Collected data:
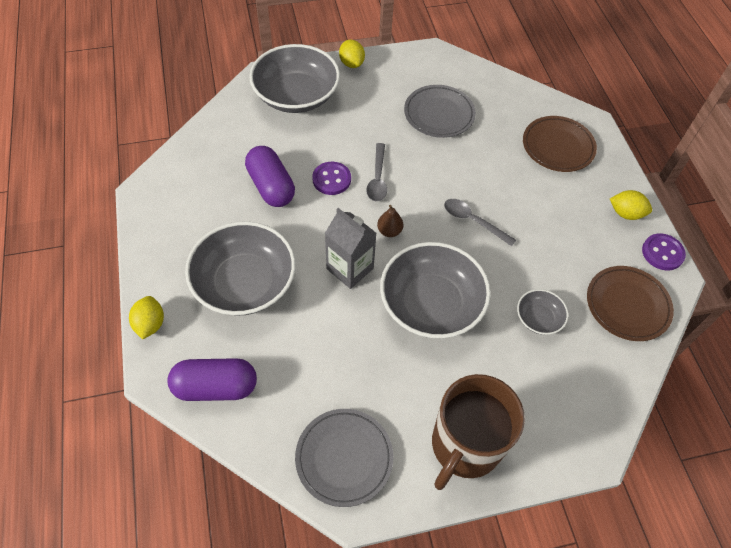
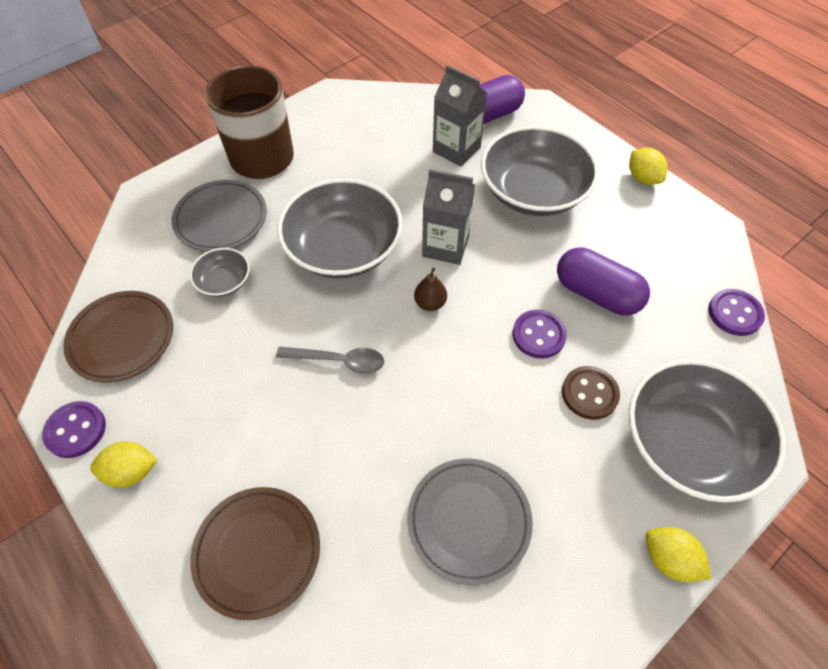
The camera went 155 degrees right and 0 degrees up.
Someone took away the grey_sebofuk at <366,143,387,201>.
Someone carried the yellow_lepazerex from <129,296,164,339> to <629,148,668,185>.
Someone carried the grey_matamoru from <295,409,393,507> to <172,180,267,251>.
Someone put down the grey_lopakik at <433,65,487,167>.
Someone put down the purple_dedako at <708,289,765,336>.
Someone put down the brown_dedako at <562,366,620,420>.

• [Exercise objective]: The answer is to be the lines from the one holding "Someone carried the grey_matamoru" through the end of the data above, transcribed character for character, both ends included.

• [Answer space]:
Someone carried the grey_matamoru from <295,409,393,507> to <172,180,267,251>.
Someone put down the grey_lopakik at <433,65,487,167>.
Someone put down the purple_dedako at <708,289,765,336>.
Someone put down the brown_dedako at <562,366,620,420>.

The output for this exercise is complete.